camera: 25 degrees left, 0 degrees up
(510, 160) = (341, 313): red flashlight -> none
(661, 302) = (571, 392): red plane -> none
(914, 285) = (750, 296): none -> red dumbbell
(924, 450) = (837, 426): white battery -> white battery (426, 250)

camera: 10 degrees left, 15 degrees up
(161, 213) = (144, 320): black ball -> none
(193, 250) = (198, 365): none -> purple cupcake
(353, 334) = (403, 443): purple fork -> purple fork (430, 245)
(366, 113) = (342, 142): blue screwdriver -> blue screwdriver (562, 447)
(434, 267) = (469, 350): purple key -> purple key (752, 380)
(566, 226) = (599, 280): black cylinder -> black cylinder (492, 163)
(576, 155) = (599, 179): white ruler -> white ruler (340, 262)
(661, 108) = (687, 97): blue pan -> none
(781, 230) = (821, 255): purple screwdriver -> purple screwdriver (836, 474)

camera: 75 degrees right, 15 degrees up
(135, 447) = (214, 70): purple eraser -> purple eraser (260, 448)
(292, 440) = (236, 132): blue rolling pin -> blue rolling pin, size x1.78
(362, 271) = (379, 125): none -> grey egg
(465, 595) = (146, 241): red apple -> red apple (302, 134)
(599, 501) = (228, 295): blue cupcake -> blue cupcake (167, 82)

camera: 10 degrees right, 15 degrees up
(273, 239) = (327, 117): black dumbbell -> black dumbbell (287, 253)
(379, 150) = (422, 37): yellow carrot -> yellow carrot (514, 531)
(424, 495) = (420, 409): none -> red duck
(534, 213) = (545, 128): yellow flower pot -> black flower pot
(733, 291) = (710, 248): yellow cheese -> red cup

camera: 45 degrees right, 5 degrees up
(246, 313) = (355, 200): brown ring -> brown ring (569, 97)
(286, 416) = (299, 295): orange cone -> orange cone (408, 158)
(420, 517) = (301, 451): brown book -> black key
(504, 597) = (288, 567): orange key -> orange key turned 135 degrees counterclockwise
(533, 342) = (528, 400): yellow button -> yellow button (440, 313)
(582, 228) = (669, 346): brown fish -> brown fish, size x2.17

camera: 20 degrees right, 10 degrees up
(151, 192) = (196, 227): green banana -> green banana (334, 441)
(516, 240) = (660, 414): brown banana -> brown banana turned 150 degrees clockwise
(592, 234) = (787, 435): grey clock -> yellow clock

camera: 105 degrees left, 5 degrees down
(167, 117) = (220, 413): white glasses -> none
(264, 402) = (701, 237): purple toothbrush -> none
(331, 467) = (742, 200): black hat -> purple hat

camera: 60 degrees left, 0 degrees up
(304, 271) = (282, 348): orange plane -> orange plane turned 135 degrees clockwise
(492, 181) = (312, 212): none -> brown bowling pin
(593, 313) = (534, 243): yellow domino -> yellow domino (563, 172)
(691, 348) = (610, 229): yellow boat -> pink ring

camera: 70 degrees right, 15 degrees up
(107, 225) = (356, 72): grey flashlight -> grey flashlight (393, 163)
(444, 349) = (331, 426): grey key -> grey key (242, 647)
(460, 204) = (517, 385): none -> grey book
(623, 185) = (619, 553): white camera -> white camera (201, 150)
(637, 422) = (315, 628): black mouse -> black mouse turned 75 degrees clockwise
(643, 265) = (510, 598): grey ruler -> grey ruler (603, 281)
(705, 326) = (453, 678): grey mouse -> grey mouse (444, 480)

--*--

What is required.
Your answer must be every record above, retyped exactly.

Answer box.
camera: 25 degrees left, 0 degrees up
(510, 160) = (341, 313): red flashlight -> none
(661, 302) = (571, 392): red plane -> none
(914, 285) = (750, 296): none -> red dumbbell
(924, 450) = (837, 426): white battery -> white battery (426, 250)

camera: 10 degrees left, 15 degrees up
(161, 213) = (144, 320): black ball -> none
(193, 250) = (198, 365): none -> purple cupcake
(353, 334) = (403, 443): purple fork -> purple fork (430, 245)
(366, 113) = (342, 142): blue screwdriver -> blue screwdriver (562, 447)
(434, 267) = (469, 350): purple key -> purple key (752, 380)
(566, 226) = (599, 280): black cylinder -> black cylinder (492, 163)
(576, 155) = (599, 179): white ruler -> white ruler (340, 262)
(661, 108) = (687, 97): blue pan -> none
(781, 230) = (821, 255): purple screwdriver -> purple screwdriver (836, 474)

camera: 75 degrees right, 15 degrees up
(135, 447) = (214, 70): purple eraser -> purple eraser (260, 448)
(292, 440) = (236, 132): blue rolling pin -> blue rolling pin, size x1.78
(362, 271) = (379, 125): none -> grey egg
(465, 595) = (146, 241): red apple -> red apple (302, 134)
(599, 501) = (228, 295): blue cupcake -> blue cupcake (167, 82)

camera: 10 degrees right, 15 degrees up
(273, 239) = (327, 117): black dumbbell -> black dumbbell (287, 253)
(379, 150) = (422, 37): yellow carrot -> yellow carrot (514, 531)
(424, 495) = (420, 409): none -> red duck
(534, 213) = (545, 128): yellow flower pot -> black flower pot
(733, 291) = (710, 248): yellow cheese -> red cup

camera: 45 degrees right, 5 degrees up
(246, 313) = (355, 200): brown ring -> brown ring (569, 97)
(286, 416) = (299, 295): orange cone -> orange cone (408, 158)
(420, 517) = (301, 451): brown book -> black key
(504, 597) = (288, 567): orange key -> orange key turned 135 degrees counterclockwise
(533, 342) = (528, 400): yellow button -> yellow button (440, 313)
(582, 228) = (669, 346): brown fish -> brown fish, size x2.17

camera: 20 degrees right, 10 degrees up
(151, 192) = (196, 227): green banana -> green banana (334, 441)
(516, 240) = (660, 414): brown banana -> brown banana turned 150 degrees clockwise
(592, 234) = (787, 435): grey clock -> yellow clock

camera: 105 degrees left, 5 degrees down
(167, 117) = (220, 413): white glasses -> none
(264, 402) = (701, 237): purple toothbrush -> none
(331, 467) = (742, 200): black hat -> purple hat

camera: 60 degrees left, 0 degrees up
(304, 271) = (282, 348): orange plane -> orange plane turned 135 degrees clockwise
(492, 181) = (312, 212): none -> brown bowling pin
(593, 313) = (534, 243): yellow domino -> yellow domino (563, 172)
(691, 348) = (610, 229): yellow boat -> pink ring

camera: 70 degrees right, 15 degrees up
(107, 225) = (356, 72): grey flashlight -> grey flashlight (393, 163)
(444, 349) = (331, 426): grey key -> grey key (242, 647)
(460, 204) = (517, 385): none -> grey book
(623, 185) = (619, 553): white camera -> white camera (201, 150)
(637, 422) = (315, 628): black mouse -> black mouse turned 75 degrees clockwise
(643, 265) = (510, 598): grey ruler -> grey ruler (603, 281)
(705, 326) = (453, 678): grey mouse -> grey mouse (444, 480)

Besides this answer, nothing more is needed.